*Try it:*
Below this line is a set of entries; quote exactly the lines from the line that contains "brown domino: [292,283,342,354]" to the line that contains "green ball: [329,109,398,179]", both lines included.

*Data in this exercise:*
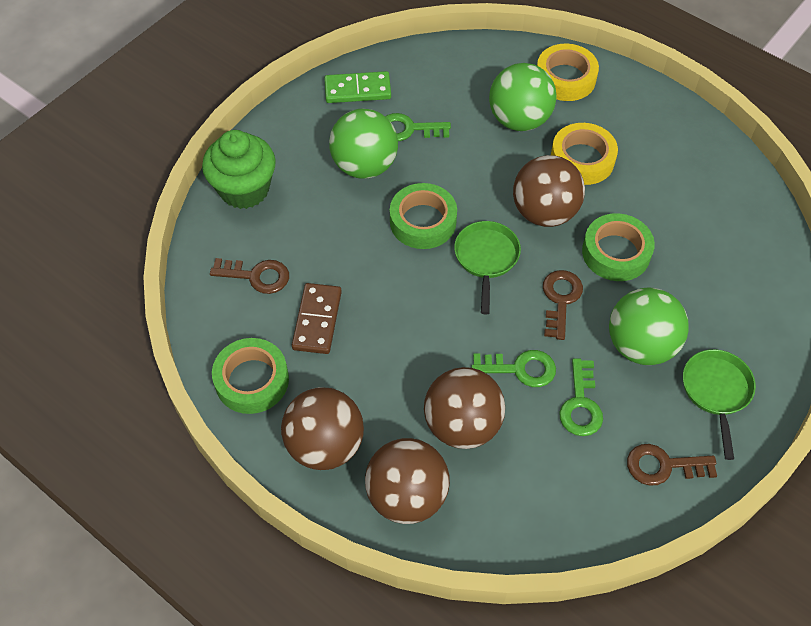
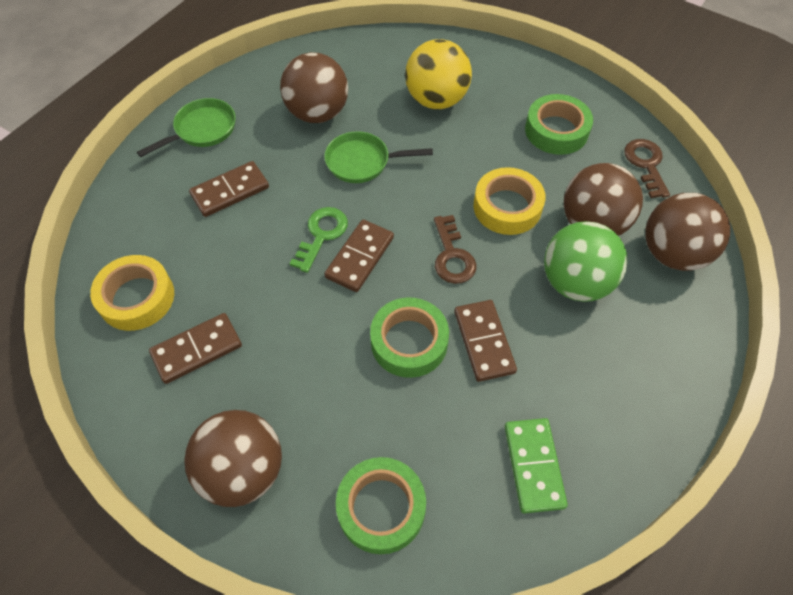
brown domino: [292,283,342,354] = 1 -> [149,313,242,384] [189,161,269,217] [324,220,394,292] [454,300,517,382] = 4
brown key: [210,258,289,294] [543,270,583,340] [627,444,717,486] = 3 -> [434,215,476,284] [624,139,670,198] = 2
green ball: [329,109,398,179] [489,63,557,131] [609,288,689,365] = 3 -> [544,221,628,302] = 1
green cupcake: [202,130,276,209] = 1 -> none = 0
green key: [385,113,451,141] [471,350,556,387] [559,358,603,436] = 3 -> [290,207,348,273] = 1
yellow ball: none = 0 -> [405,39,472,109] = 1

--

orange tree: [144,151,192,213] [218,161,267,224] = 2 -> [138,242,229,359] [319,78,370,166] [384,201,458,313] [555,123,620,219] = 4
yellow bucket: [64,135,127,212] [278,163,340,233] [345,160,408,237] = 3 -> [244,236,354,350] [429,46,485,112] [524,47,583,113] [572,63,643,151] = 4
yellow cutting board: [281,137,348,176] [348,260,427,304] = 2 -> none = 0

==

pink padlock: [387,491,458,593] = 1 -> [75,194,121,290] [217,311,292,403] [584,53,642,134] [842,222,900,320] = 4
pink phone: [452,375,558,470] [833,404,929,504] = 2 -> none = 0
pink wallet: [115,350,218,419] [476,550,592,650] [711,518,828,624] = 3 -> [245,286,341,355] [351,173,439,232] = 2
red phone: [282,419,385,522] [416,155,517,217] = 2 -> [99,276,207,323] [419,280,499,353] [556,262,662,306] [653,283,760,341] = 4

*Answer for the task:*
brown domino: [292,283,342,354] = 1 -> [149,313,242,384] [189,161,269,217] [324,220,394,292] [454,300,517,382] = 4
brown key: [210,258,289,294] [543,270,583,340] [627,444,717,486] = 3 -> [434,215,476,284] [624,139,670,198] = 2
green ball: [329,109,398,179] [489,63,557,131] [609,288,689,365] = 3 -> [544,221,628,302] = 1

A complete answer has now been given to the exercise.